Exercise directions:
Look through the records, and whenever a line includes the word "VBAT", copy it.

*** Opening of Exercise data ***

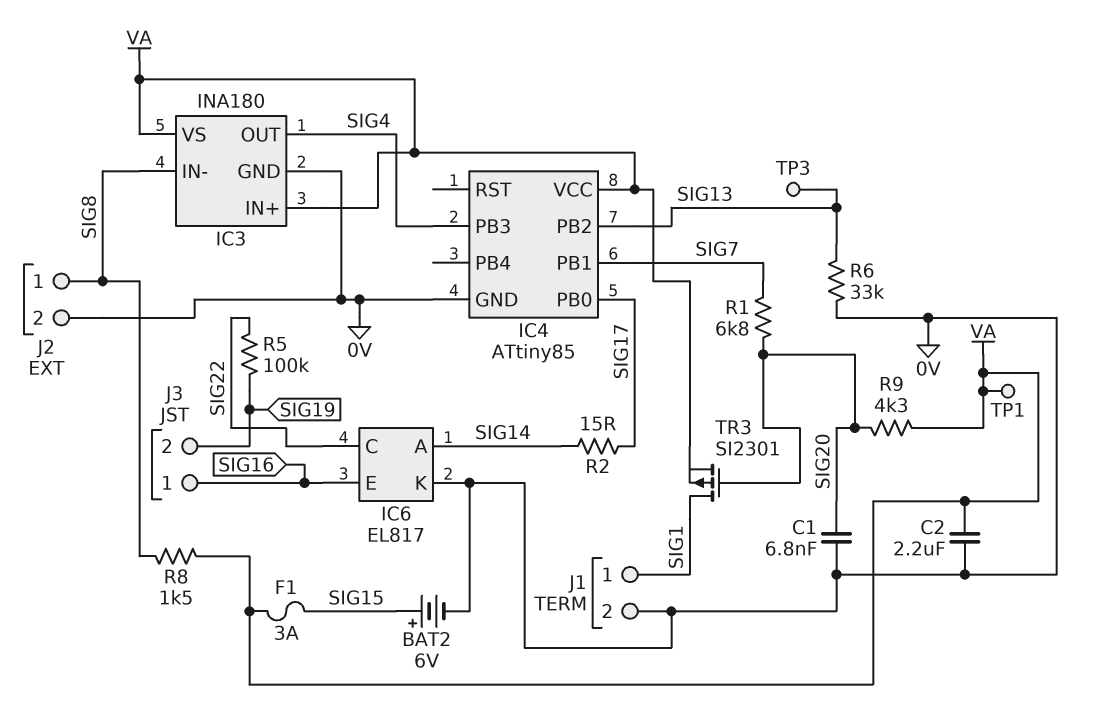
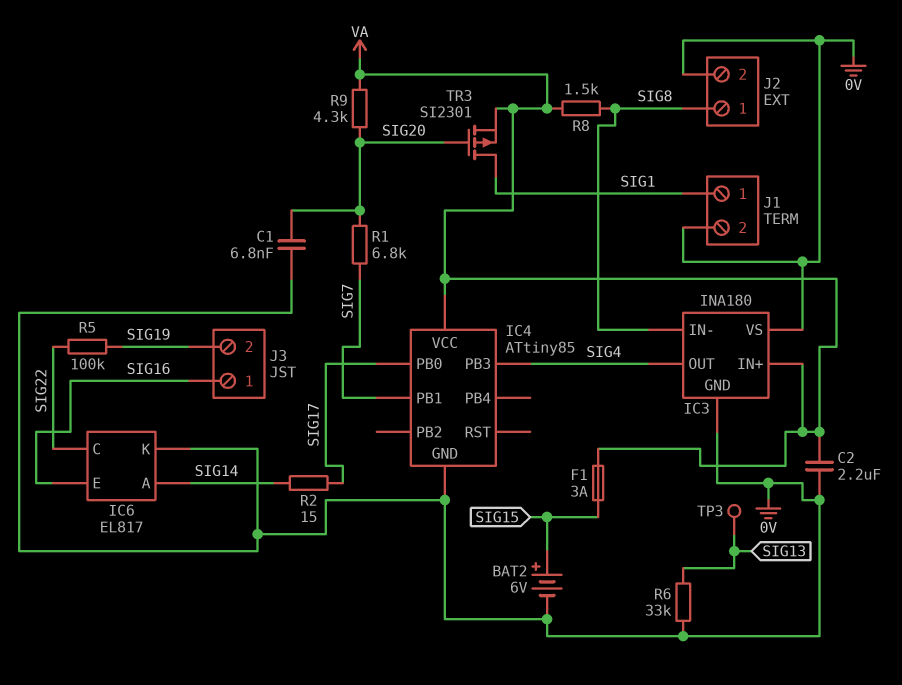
IC3 pin VS: VA -> 0V
IC4 pin PB2: SIG13 -> none
TP1: test point (VA) -> none

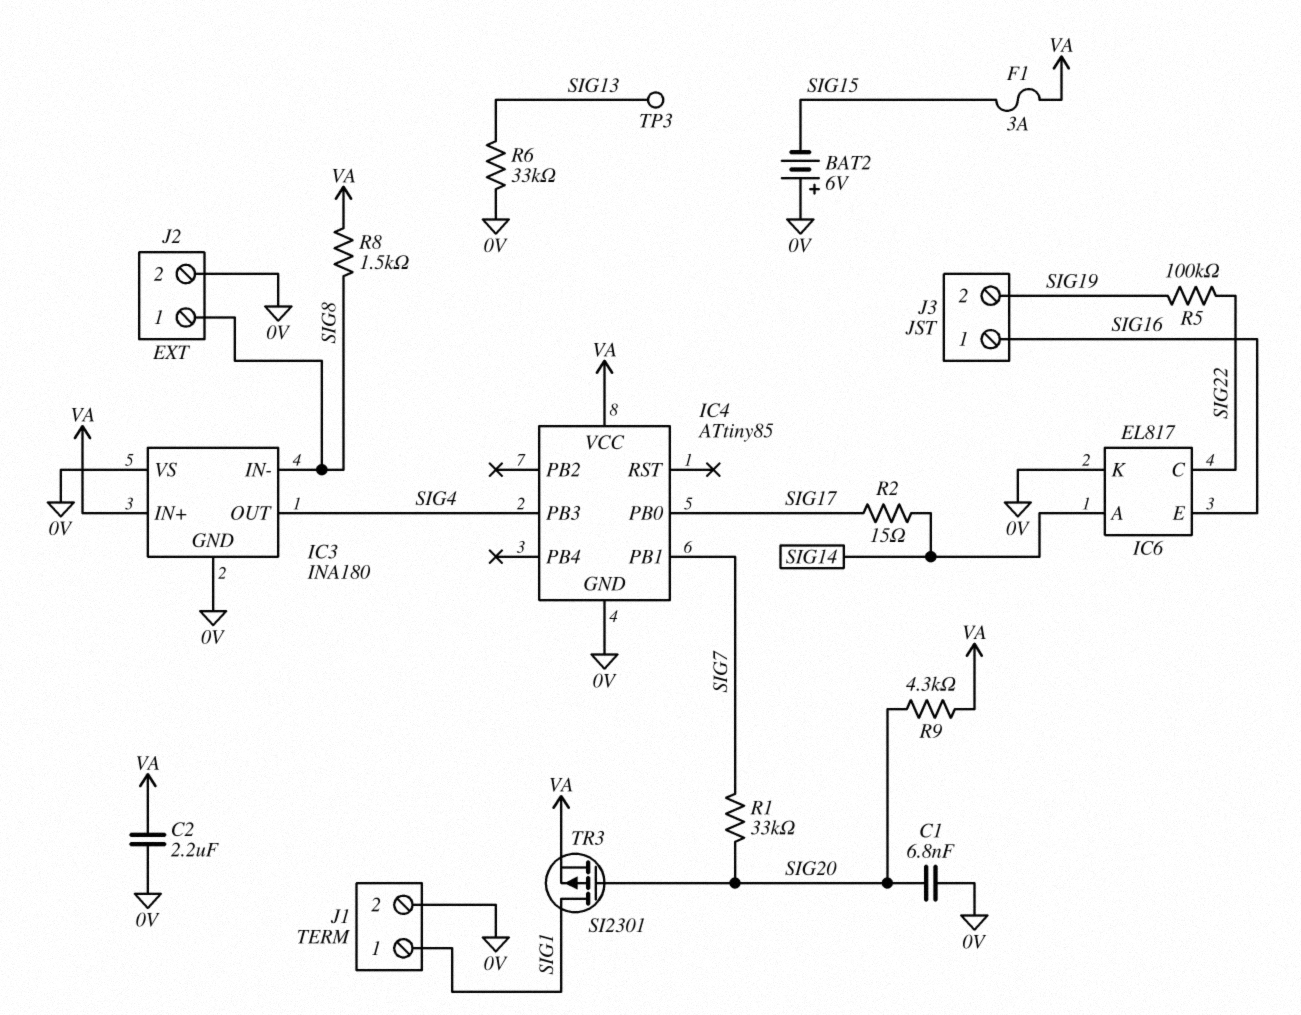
BAT2: 6V (plus SIG15, minus 0V) -> 6V (plus 0V, minus SIG15)
R1: 6.8k (SIG7, SIG20) -> 33k (SIG7, SIG20)

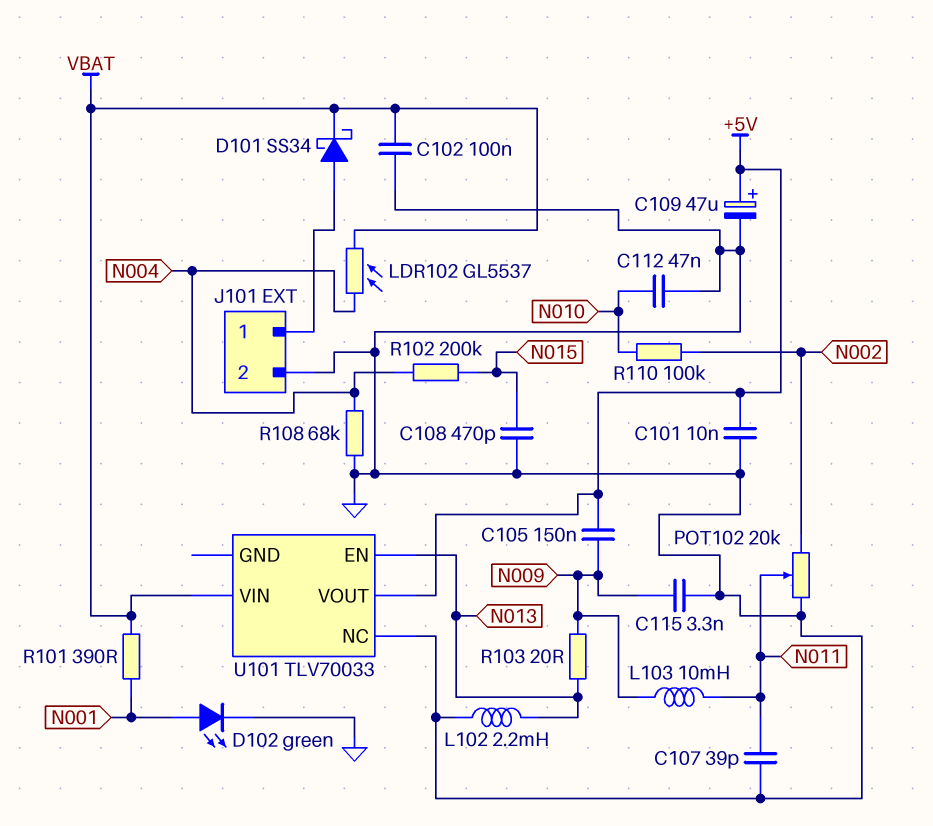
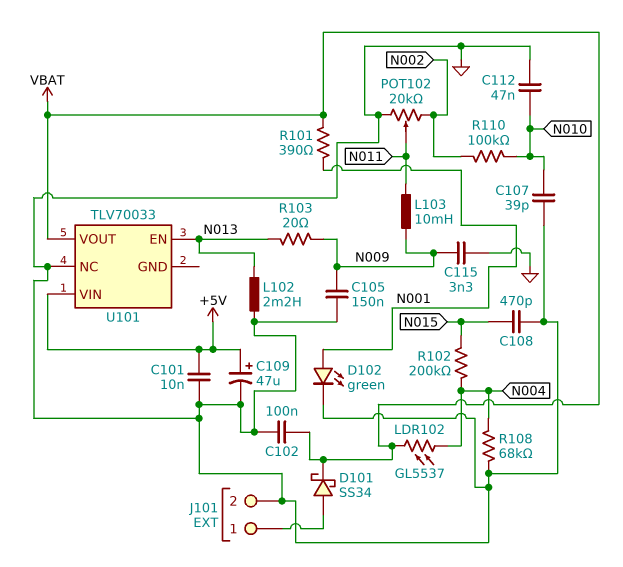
C105: 150nF (+5V, N009) -> 150nF (GND, N009)
C107: 39pF (GND, N011) -> 39pF (GND, N010)
U101 pin VIN: VBAT -> +5V
U101 pin VOUT: +5V -> VBAT

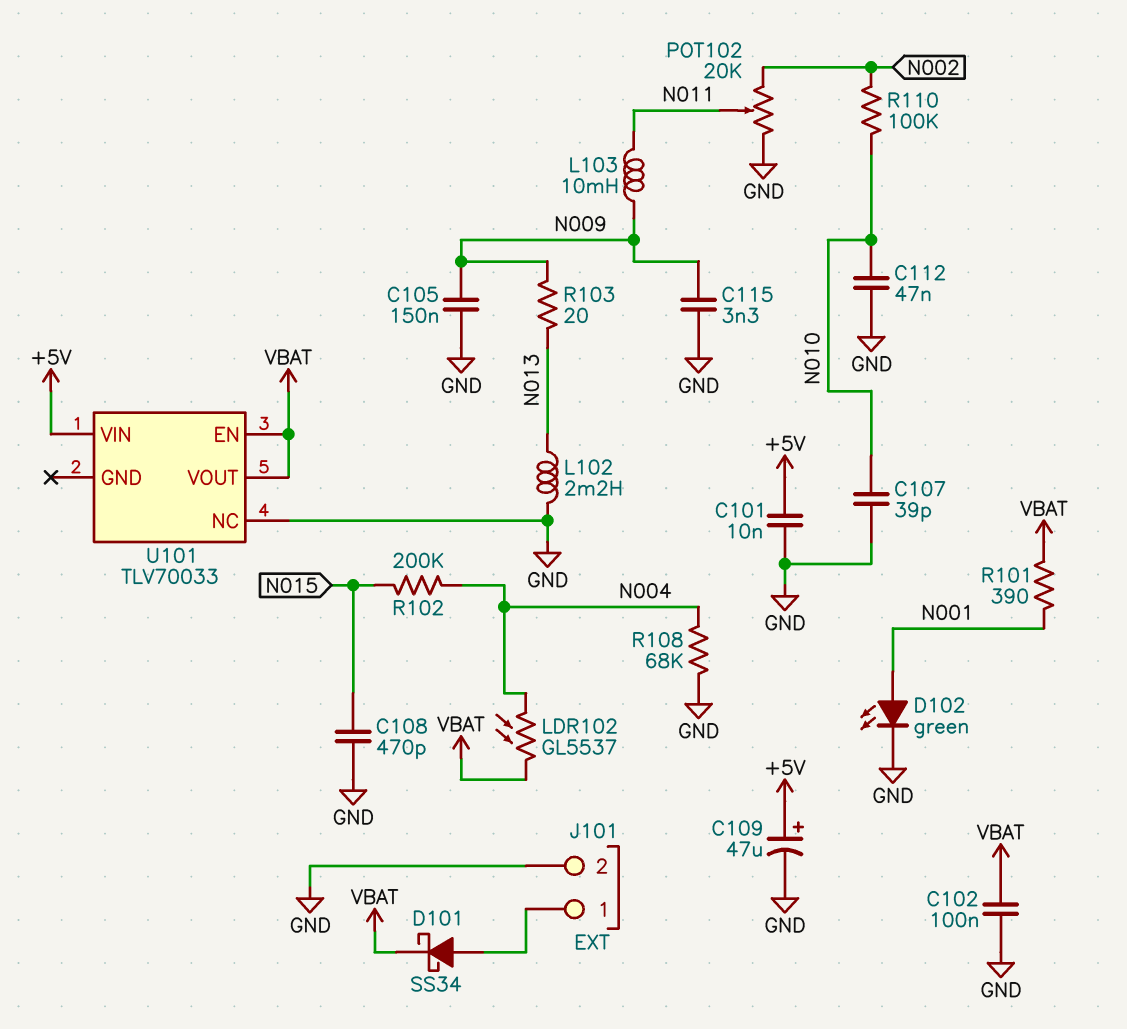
U101 pin EN: N013 -> VBAT

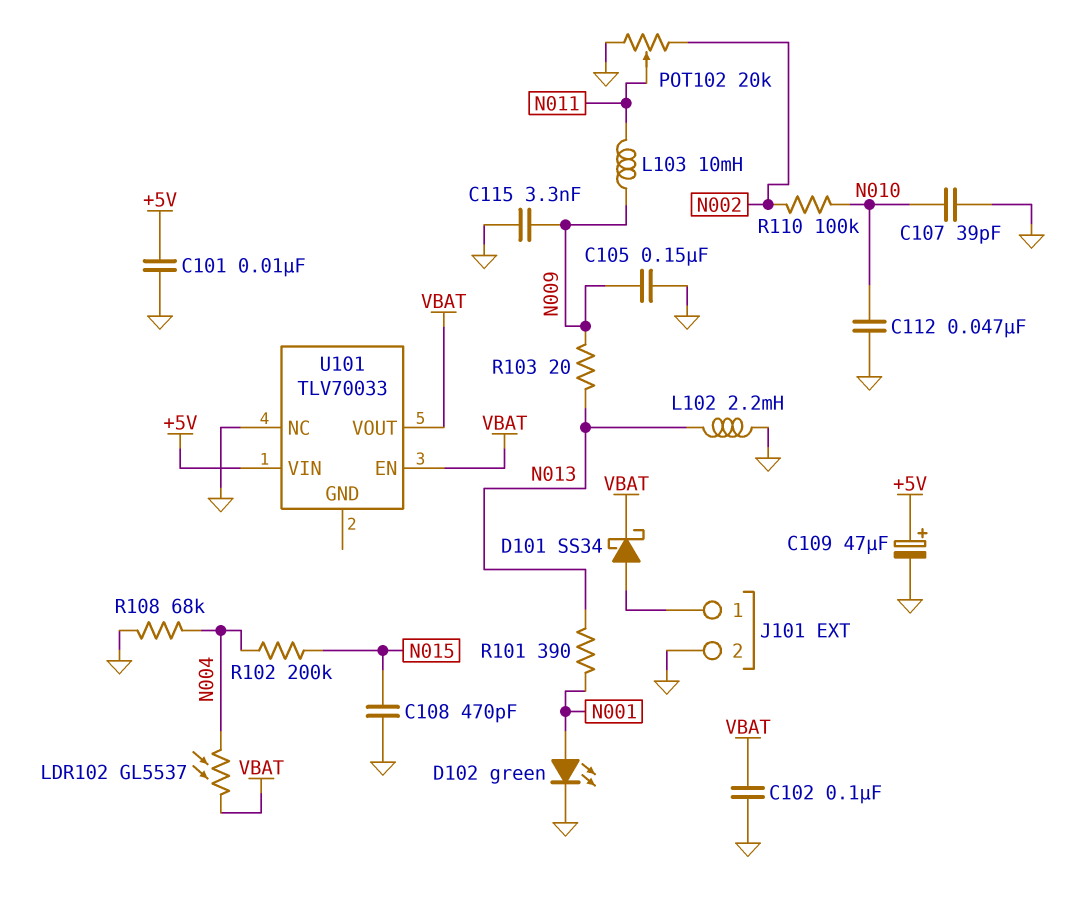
R101: 390 (N001, VBAT) -> 390 (N001, N013)

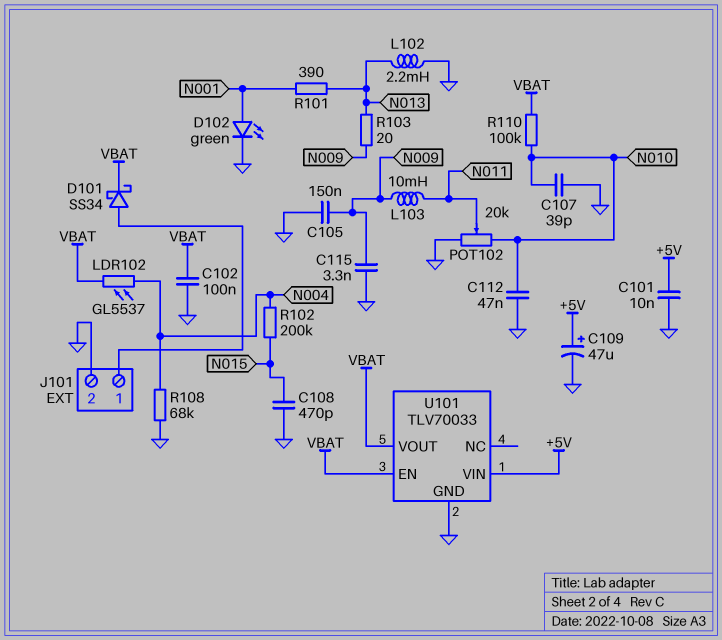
POT102: 20k (GND, N002, wiper N011) -> 20k (GND, N010, wiper N011)
R110: 100k (N002, N010) -> 100k (N010, VBAT)
U101 pin GND: none -> GND
U101 pin NC: GND -> none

*** Close of Exercise data ***

Result below:
U101 pin VIN: VBAT -> +5V
U101 pin VOUT: +5V -> VBAT
U101 pin EN: N013 -> VBAT
R101: 390 (N001, VBAT) -> 390 (N001, N013)
R110: 100k (N002, N010) -> 100k (N010, VBAT)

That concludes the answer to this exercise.